_PROBLEM TO WORK ON:_
I'd like the entries reproduced exactly, with all pictures omitted.

[Saved data entries]

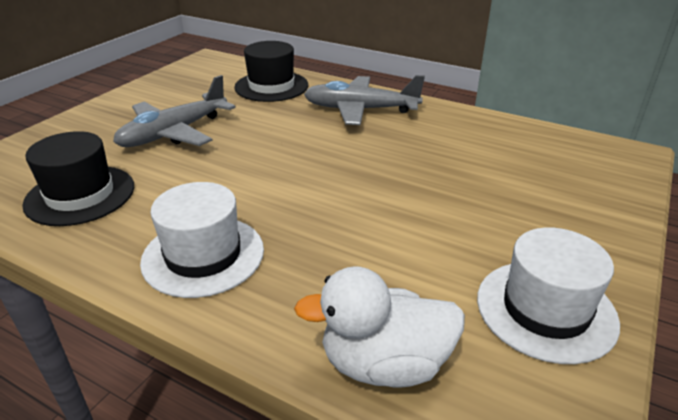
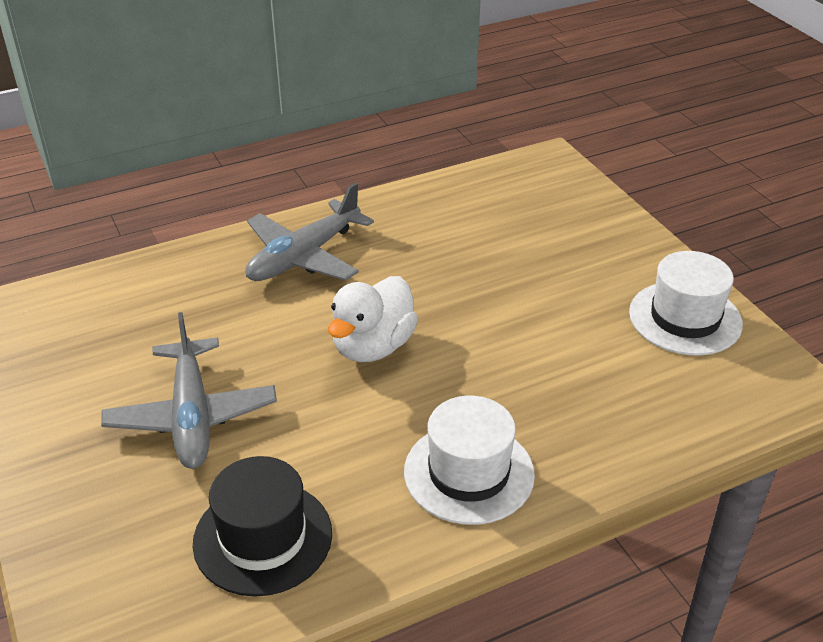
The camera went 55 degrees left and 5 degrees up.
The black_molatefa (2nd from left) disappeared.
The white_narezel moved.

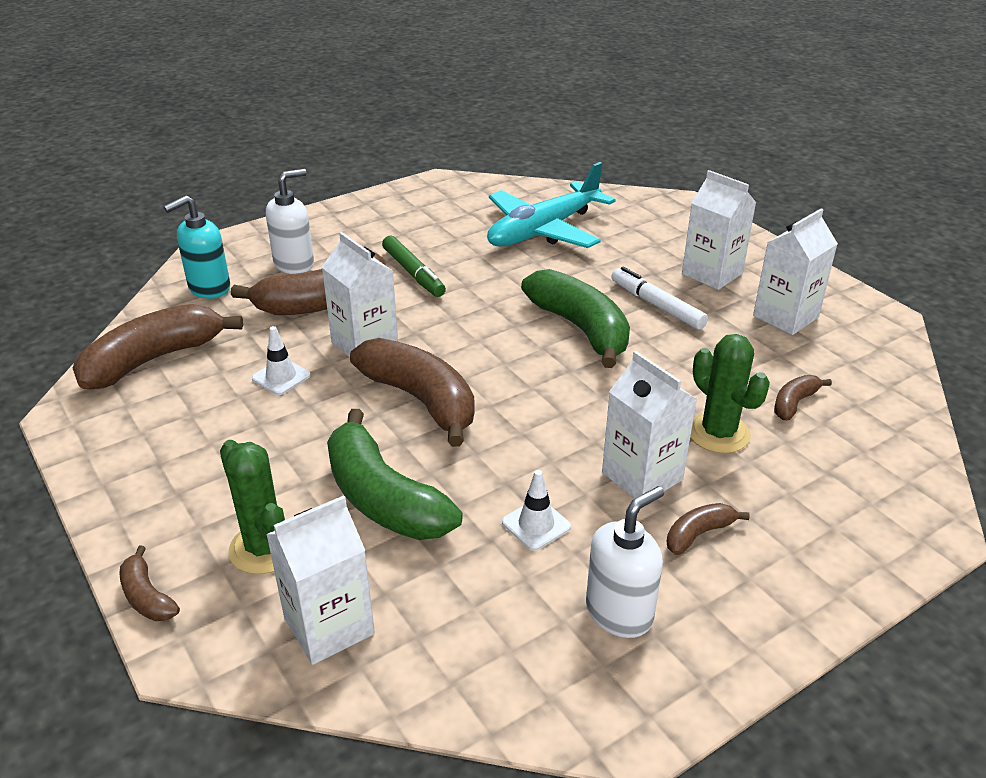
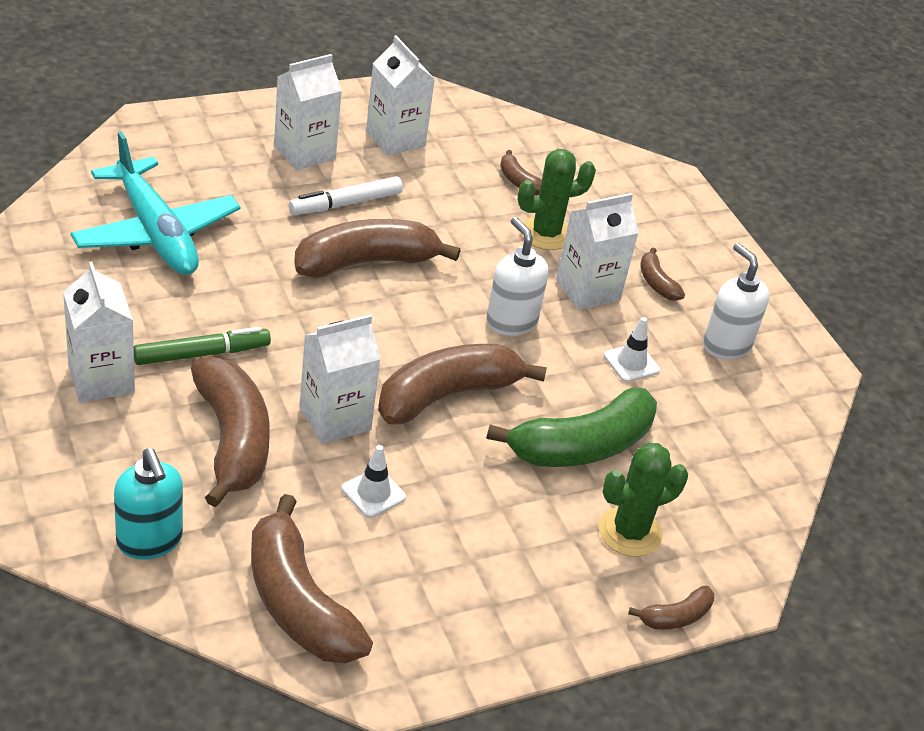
The camera went 85 degrees left and 5 degrees up.
The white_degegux (1st from left) moved.
The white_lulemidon (1st from left) moved.
The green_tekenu (2nd from left) became the brown_tekenu (3rd from left).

_EXPECTED OUTPUT:_
The camera went 55 degrees left and 5 degrees up.
The black_molatefa (2nd from left) disappeared.
The white_narezel moved.

The camera went 85 degrees left and 5 degrees up.
The white_degegux (1st from left) moved.
The white_lulemidon (1st from left) moved.
The green_tekenu (2nd from left) became the brown_tekenu (3rd from left).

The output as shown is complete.